> _To do_
Extract the text of every entry below exactly; leave images out.

Start of Record excerpts

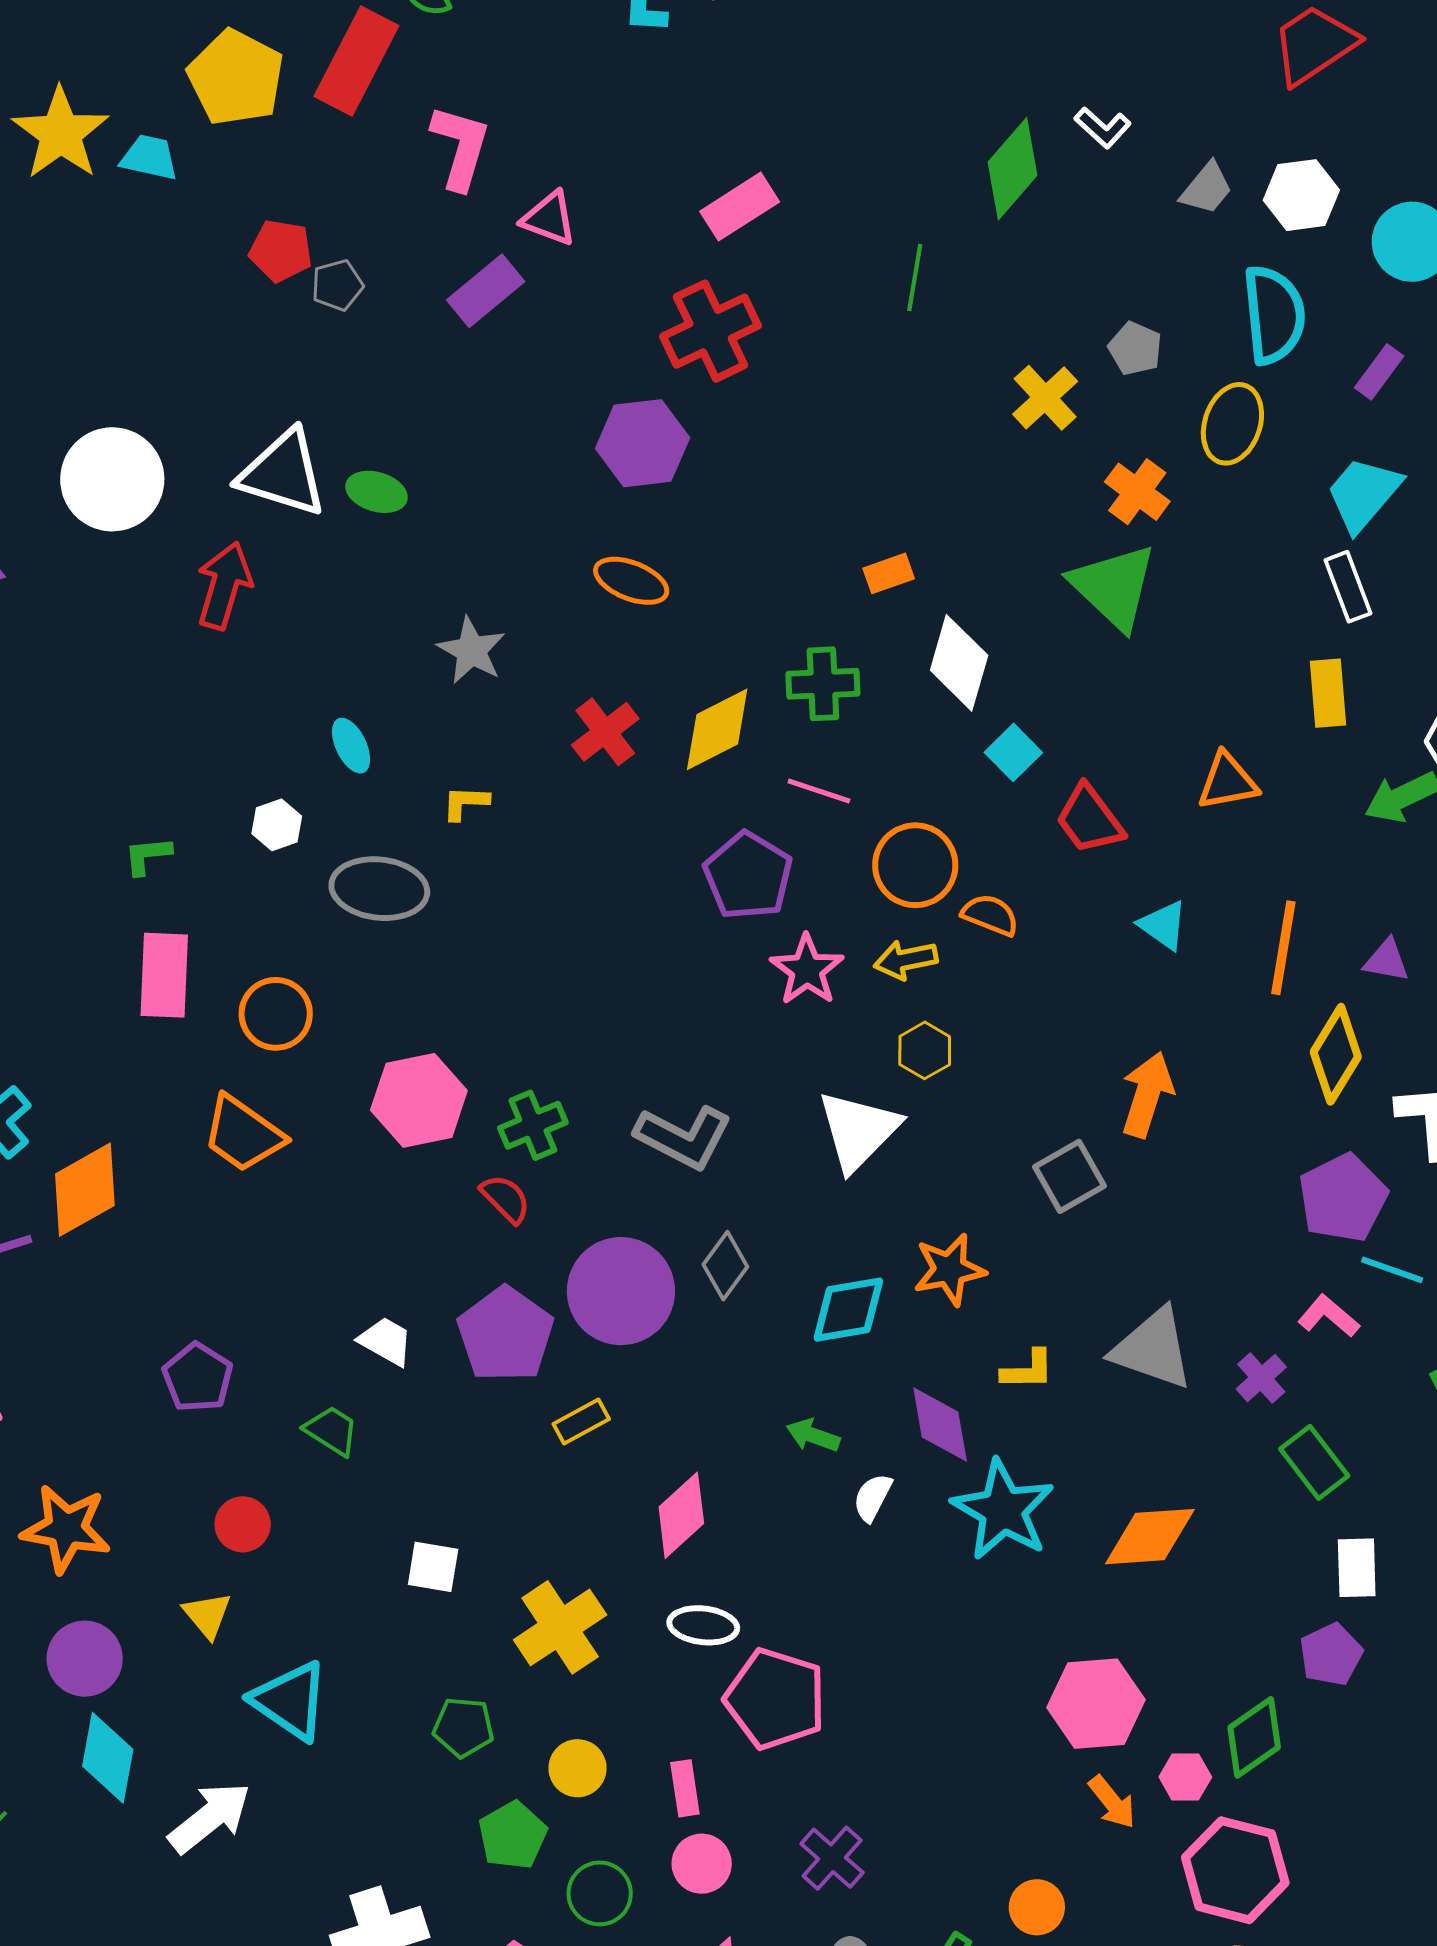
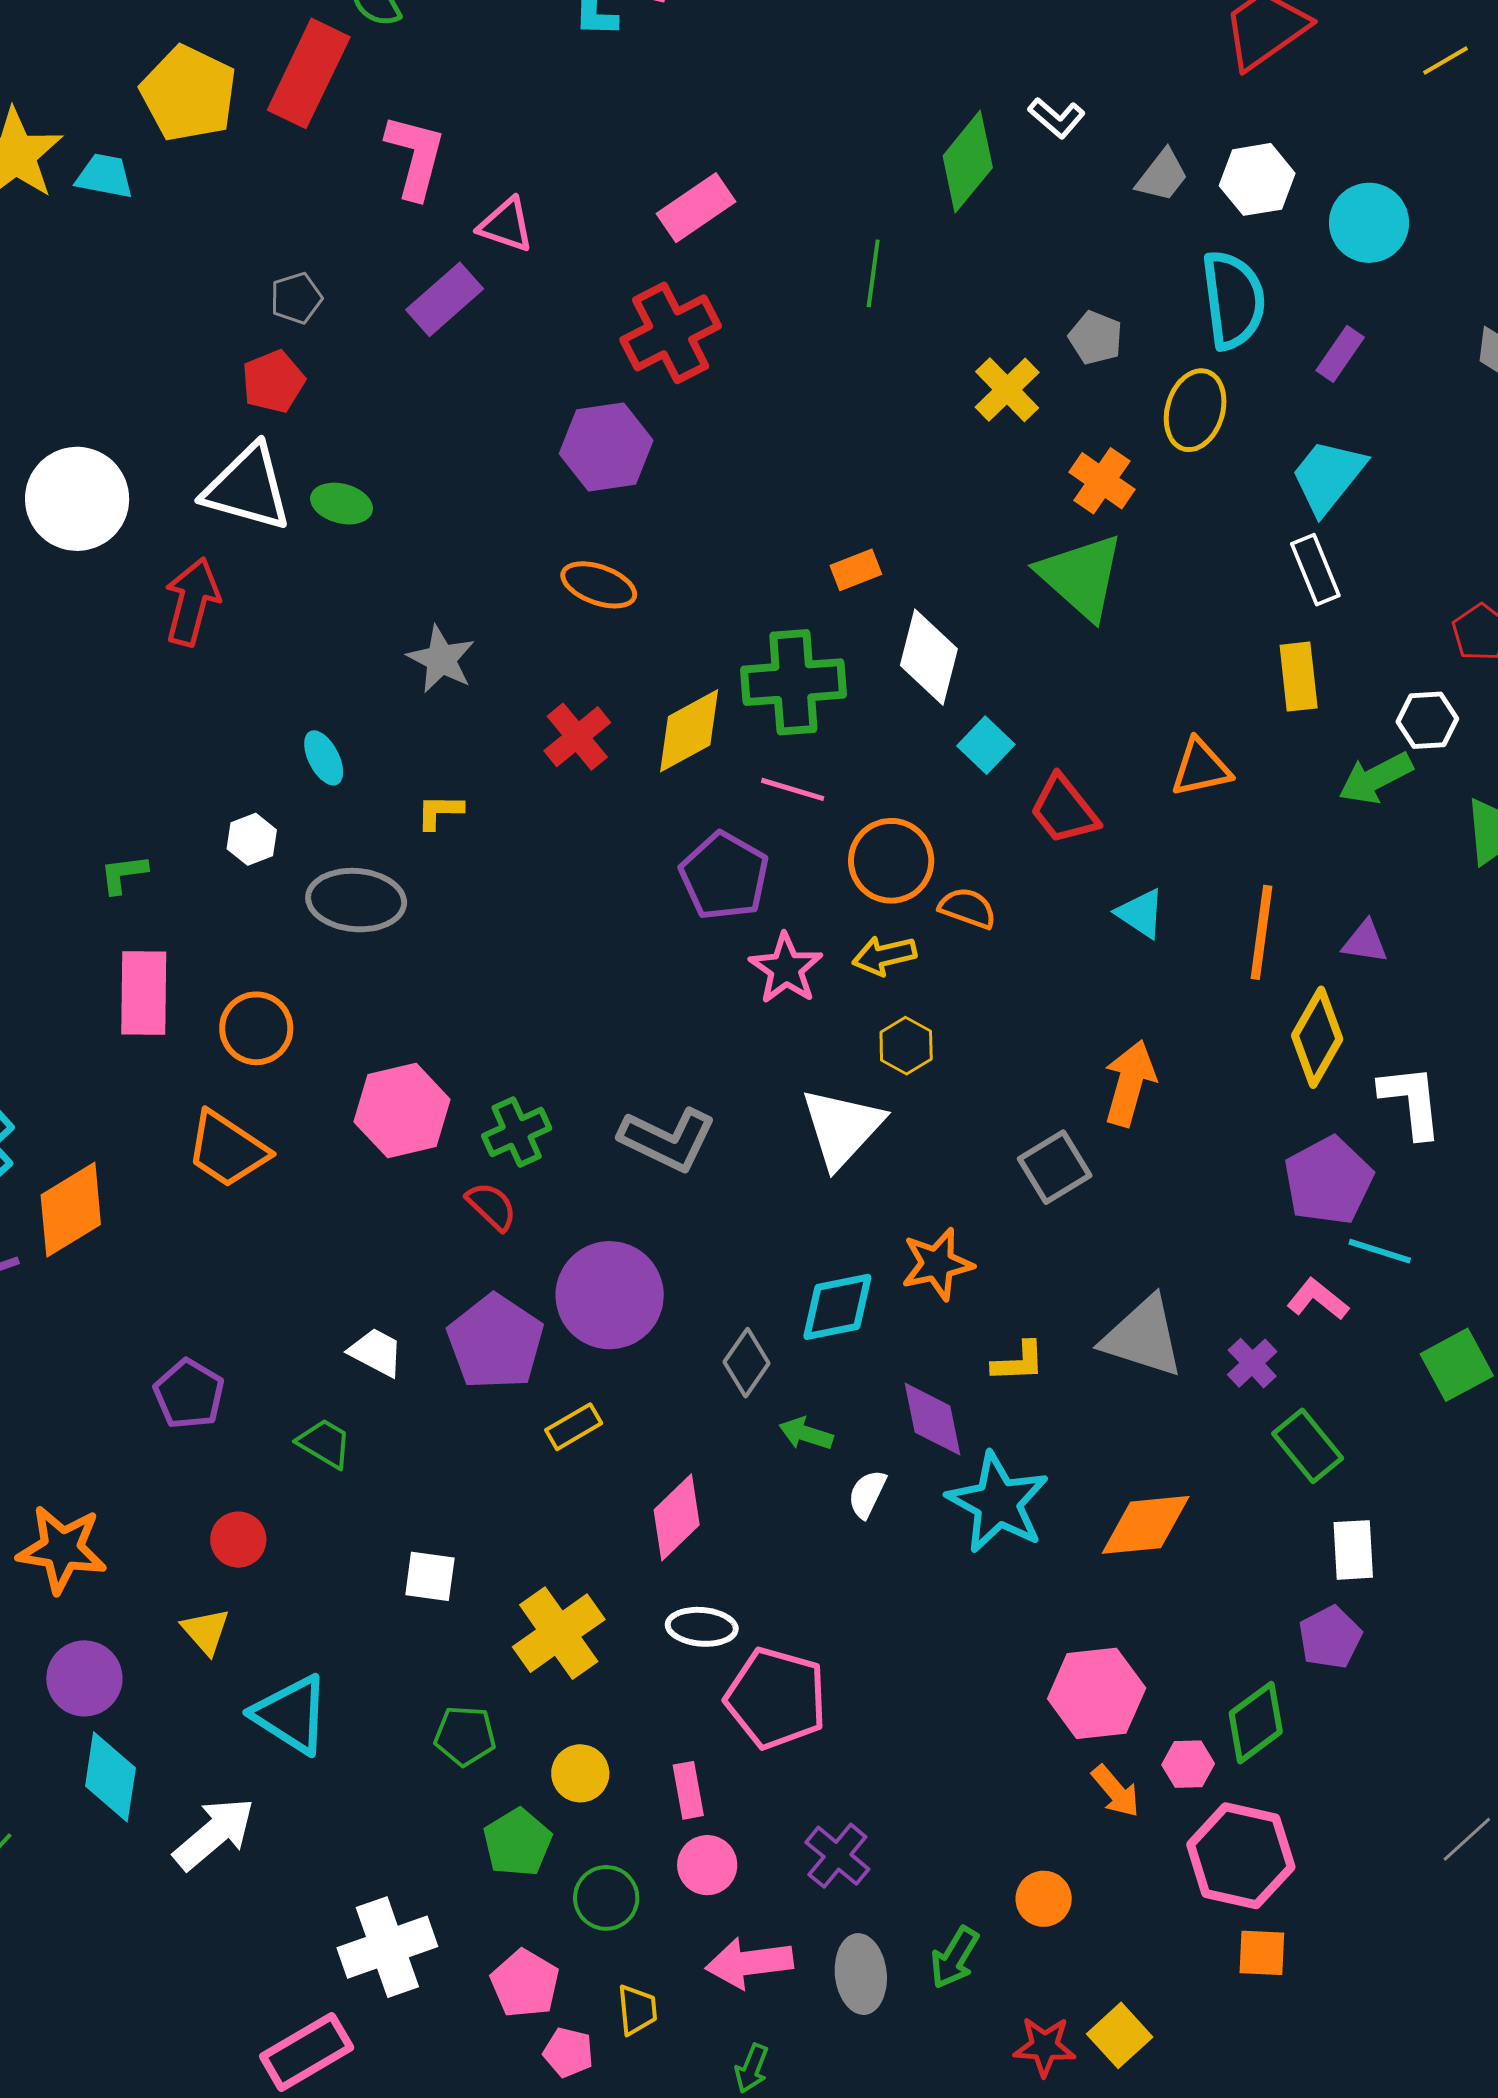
red pentagon: (281, 251) -> (273, 382), moved, turned -30
green cross: (823, 684) -> (793, 682), size x1.4
gray diamond: (725, 1266) -> (747, 1363), moved

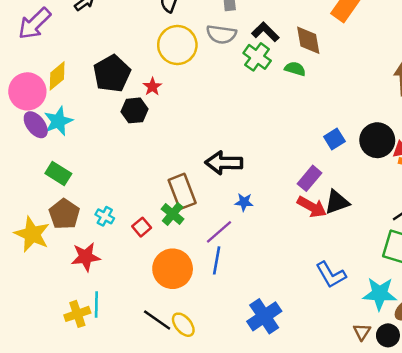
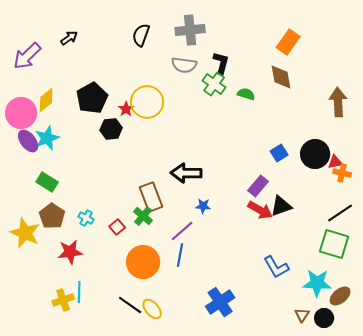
black L-shape: (265, 32) -> (221, 63), turned 60
brown diamond: (308, 40) -> (281, 77), moved
yellow circle: (177, 45) -> (147, 102), moved

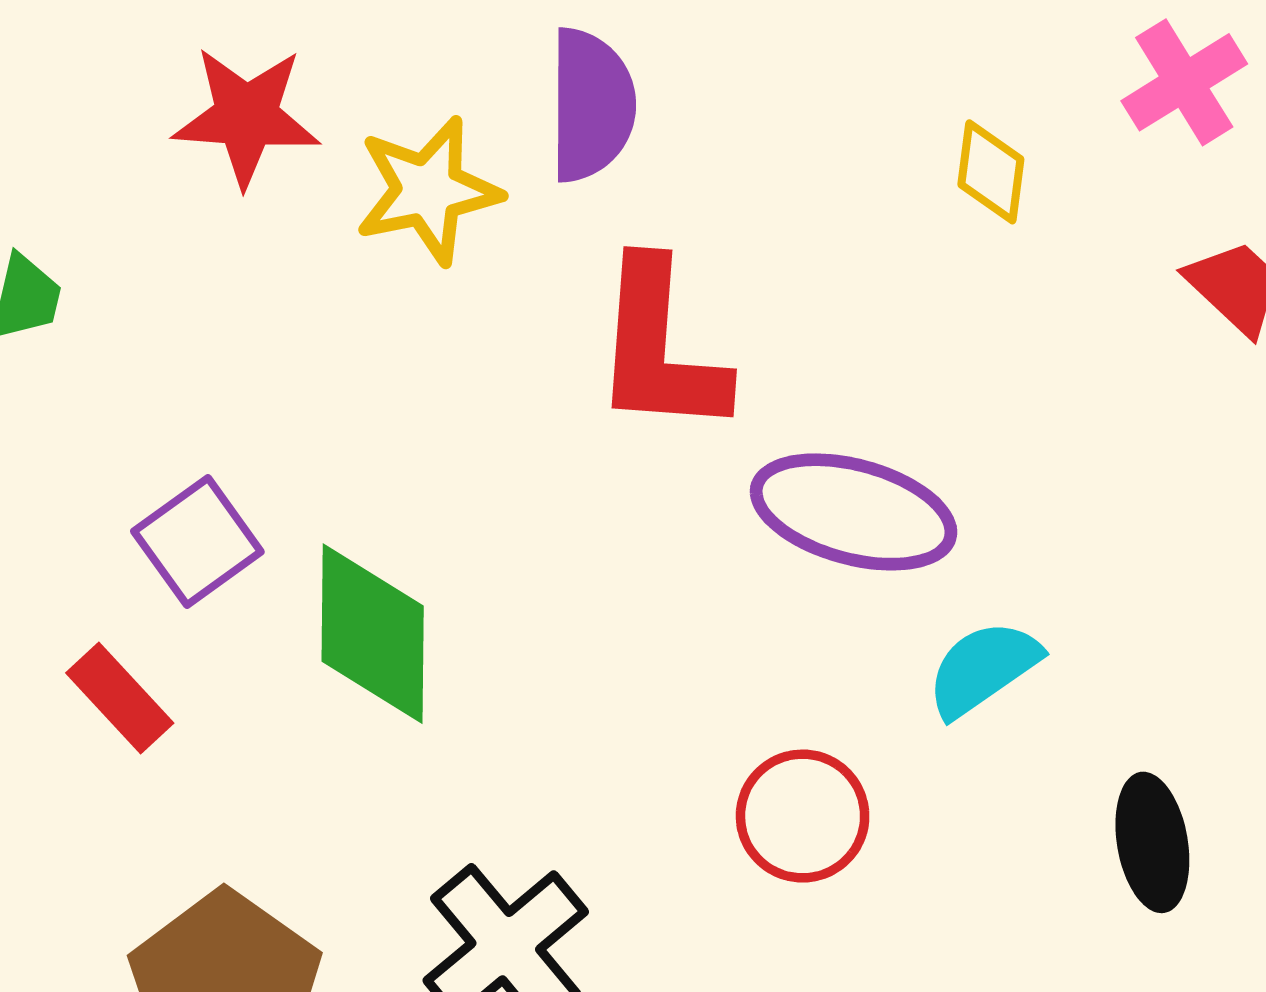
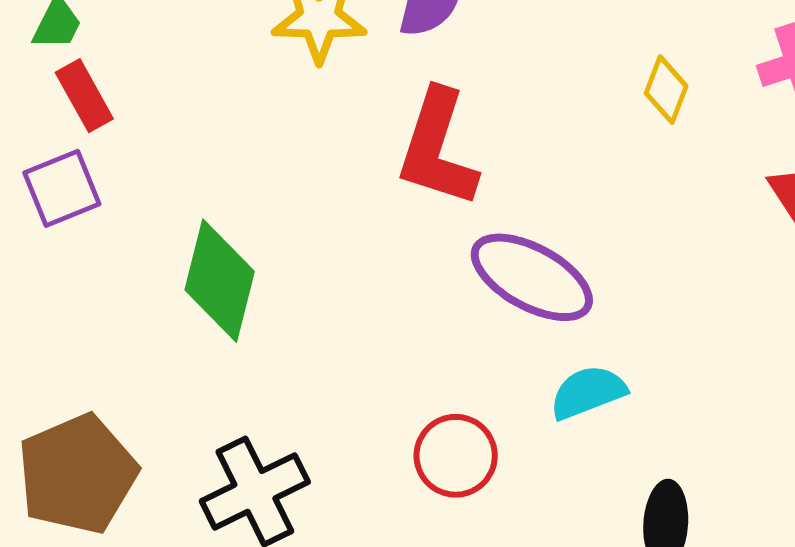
purple square: (197, 542) -> (62, 188), moved
red rectangle: (120, 698) -> (84, 96), moved

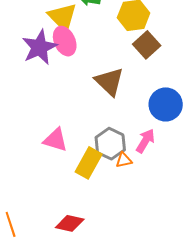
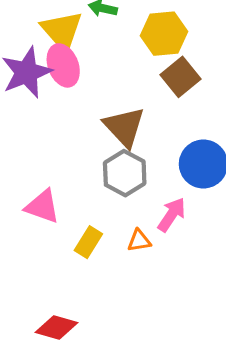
gray hexagon: (110, 144) -> (125, 173), moved
yellow rectangle: (89, 163) -> (88, 242), size x0.7

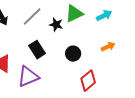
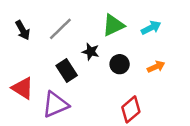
black star: (56, 25) -> (91, 52), moved
black circle: (73, 54) -> (120, 64), moved

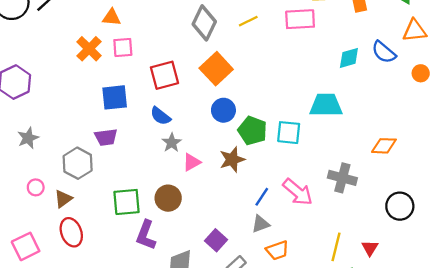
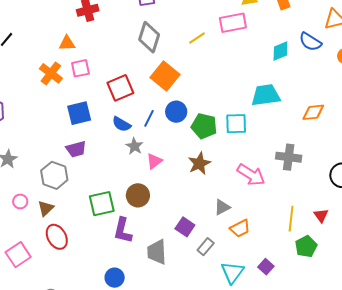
yellow line: (248, 21) -> (197, 38), moved
orange diamond: (384, 146) -> (313, 112), moved
brown star: (232, 160) -> (199, 163), moved
blue line: (262, 197) -> (149, 118), moved

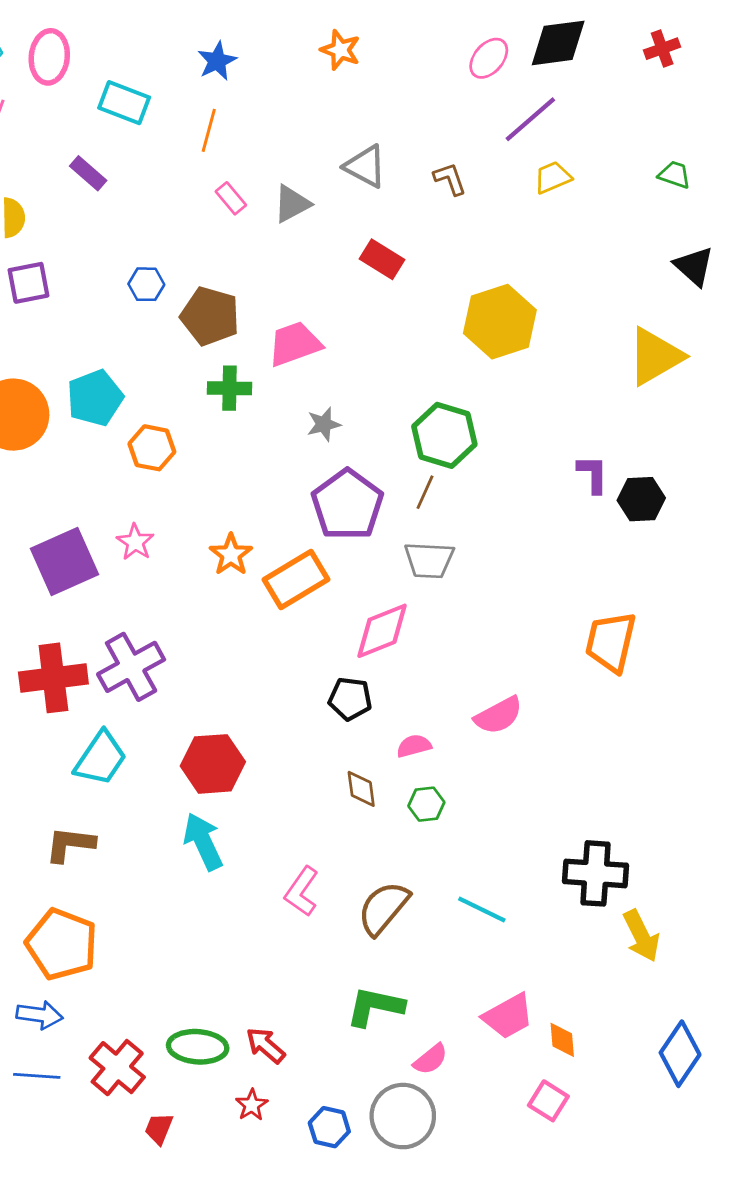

End of Record excerpts

> _Task result_
red pentagon: (281, 251) -> (273, 382), moved, turned -30
green cross: (823, 684) -> (793, 682), size x1.4
gray diamond: (725, 1266) -> (747, 1363), moved

black L-shape: (265, 32) -> (221, 63), turned 60
brown diamond: (308, 40) -> (281, 77), moved
yellow circle: (177, 45) -> (147, 102), moved

purple square: (197, 542) -> (62, 188), moved
red rectangle: (120, 698) -> (84, 96), moved

gray hexagon: (110, 144) -> (125, 173), moved
yellow rectangle: (89, 163) -> (88, 242), size x0.7

black star: (56, 25) -> (91, 52), moved
black circle: (73, 54) -> (120, 64), moved

yellow line: (248, 21) -> (197, 38), moved
orange diamond: (384, 146) -> (313, 112), moved
brown star: (232, 160) -> (199, 163), moved
blue line: (262, 197) -> (149, 118), moved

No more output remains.